HOW TO COMPLETE THIS TASK: From the first line to the last, print the data exactly as written.

SUPPLIED DATA:
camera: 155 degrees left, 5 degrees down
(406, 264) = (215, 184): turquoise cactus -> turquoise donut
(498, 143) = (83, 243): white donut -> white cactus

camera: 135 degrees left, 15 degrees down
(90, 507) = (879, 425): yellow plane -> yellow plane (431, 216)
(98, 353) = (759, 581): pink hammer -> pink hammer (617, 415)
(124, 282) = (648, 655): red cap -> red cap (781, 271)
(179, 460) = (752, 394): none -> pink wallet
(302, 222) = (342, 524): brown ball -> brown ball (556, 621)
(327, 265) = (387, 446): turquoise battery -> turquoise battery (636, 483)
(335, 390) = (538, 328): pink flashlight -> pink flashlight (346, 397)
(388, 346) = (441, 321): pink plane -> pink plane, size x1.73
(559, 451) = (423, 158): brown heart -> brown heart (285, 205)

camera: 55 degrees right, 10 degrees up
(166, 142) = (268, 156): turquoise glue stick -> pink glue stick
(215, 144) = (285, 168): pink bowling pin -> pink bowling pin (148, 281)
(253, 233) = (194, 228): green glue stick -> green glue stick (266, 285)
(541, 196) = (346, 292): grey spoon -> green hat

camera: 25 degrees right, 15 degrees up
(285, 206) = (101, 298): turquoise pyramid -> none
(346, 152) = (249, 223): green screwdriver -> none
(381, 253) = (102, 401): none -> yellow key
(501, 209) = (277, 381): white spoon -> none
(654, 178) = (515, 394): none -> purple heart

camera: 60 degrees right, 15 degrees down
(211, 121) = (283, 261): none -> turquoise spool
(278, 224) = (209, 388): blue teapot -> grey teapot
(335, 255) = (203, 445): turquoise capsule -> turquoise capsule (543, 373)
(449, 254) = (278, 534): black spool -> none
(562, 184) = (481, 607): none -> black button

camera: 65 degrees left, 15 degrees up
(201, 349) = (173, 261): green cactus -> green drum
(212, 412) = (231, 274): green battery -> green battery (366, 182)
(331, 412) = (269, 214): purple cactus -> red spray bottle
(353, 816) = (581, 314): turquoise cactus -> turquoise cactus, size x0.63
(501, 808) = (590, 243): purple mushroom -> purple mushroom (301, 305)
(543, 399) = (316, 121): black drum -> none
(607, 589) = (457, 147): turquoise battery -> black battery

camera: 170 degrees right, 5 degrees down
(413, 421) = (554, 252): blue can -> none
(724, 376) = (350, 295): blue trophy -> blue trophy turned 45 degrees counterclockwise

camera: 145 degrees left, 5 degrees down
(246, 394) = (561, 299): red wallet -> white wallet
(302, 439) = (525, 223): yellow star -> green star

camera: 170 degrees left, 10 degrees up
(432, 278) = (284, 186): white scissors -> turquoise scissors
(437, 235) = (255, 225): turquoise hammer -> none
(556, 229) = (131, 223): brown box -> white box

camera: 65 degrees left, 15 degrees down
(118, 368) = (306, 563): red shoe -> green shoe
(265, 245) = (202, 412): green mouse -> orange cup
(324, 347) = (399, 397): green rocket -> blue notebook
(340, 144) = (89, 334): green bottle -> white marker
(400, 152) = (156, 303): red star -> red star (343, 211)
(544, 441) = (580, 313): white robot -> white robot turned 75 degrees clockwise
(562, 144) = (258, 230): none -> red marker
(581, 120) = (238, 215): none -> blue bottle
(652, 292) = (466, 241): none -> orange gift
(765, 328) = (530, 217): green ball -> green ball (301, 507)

TASK RESPONSE:
camera: 155 degrees left, 5 degrees down
(406, 264) = (215, 184): turquoise cactus -> turquoise donut
(498, 143) = (83, 243): white donut -> white cactus

camera: 135 degrees left, 15 degrees down
(90, 507) = (879, 425): yellow plane -> yellow plane (431, 216)
(98, 353) = (759, 581): pink hammer -> pink hammer (617, 415)
(124, 282) = (648, 655): red cap -> red cap (781, 271)
(179, 460) = (752, 394): none -> pink wallet
(302, 222) = (342, 524): brown ball -> brown ball (556, 621)
(327, 265) = (387, 446): turquoise battery -> turquoise battery (636, 483)
(335, 390) = (538, 328): pink flashlight -> pink flashlight (346, 397)
(388, 346) = (441, 321): pink plane -> pink plane, size x1.73
(559, 451) = (423, 158): brown heart -> brown heart (285, 205)

camera: 55 degrees right, 10 degrees up
(166, 142) = (268, 156): turquoise glue stick -> pink glue stick
(215, 144) = (285, 168): pink bowling pin -> pink bowling pin (148, 281)
(253, 233) = (194, 228): green glue stick -> green glue stick (266, 285)
(541, 196) = (346, 292): grey spoon -> green hat

camera: 25 degrees right, 15 degrees up
(285, 206) = (101, 298): turquoise pyramid -> none
(346, 152) = (249, 223): green screwdriver -> none
(381, 253) = (102, 401): none -> yellow key
(501, 209) = (277, 381): white spoon -> none
(654, 178) = (515, 394): none -> purple heart

camera: 60 degrees right, 15 degrees down
(211, 121) = (283, 261): none -> turquoise spool
(278, 224) = (209, 388): blue teapot -> grey teapot
(335, 255) = (203, 445): turquoise capsule -> turquoise capsule (543, 373)
(449, 254) = (278, 534): black spool -> none
(562, 184) = (481, 607): none -> black button

camera: 65 degrees left, 15 degrees up
(201, 349) = (173, 261): green cactus -> green drum
(212, 412) = (231, 274): green battery -> green battery (366, 182)
(331, 412) = (269, 214): purple cactus -> red spray bottle
(353, 816) = (581, 314): turquoise cactus -> turquoise cactus, size x0.63
(501, 808) = (590, 243): purple mushroom -> purple mushroom (301, 305)
(543, 399) = (316, 121): black drum -> none
(607, 589) = (457, 147): turquoise battery -> black battery

camera: 170 degrees right, 5 degrees down
(413, 421) = (554, 252): blue can -> none
(724, 376) = (350, 295): blue trophy -> blue trophy turned 45 degrees counterclockwise

camera: 145 degrees left, 5 degrees down
(246, 394) = (561, 299): red wallet -> white wallet
(302, 439) = (525, 223): yellow star -> green star

camera: 170 degrees left, 10 degrees up
(432, 278) = (284, 186): white scissors -> turquoise scissors
(437, 235) = (255, 225): turquoise hammer -> none
(556, 229) = (131, 223): brown box -> white box

camera: 65 degrees left, 15 degrees down
(118, 368) = (306, 563): red shoe -> green shoe
(265, 245) = (202, 412): green mouse -> orange cup
(324, 347) = (399, 397): green rocket -> blue notebook
(340, 144) = (89, 334): green bottle -> white marker
(400, 152) = (156, 303): red star -> red star (343, 211)
(544, 441) = (580, 313): white robot -> white robot turned 75 degrees clockwise
(562, 144) = (258, 230): none -> red marker
(581, 120) = (238, 215): none -> blue bottle
(652, 292) = (466, 241): none -> orange gift
(765, 328) = (530, 217): green ball -> green ball (301, 507)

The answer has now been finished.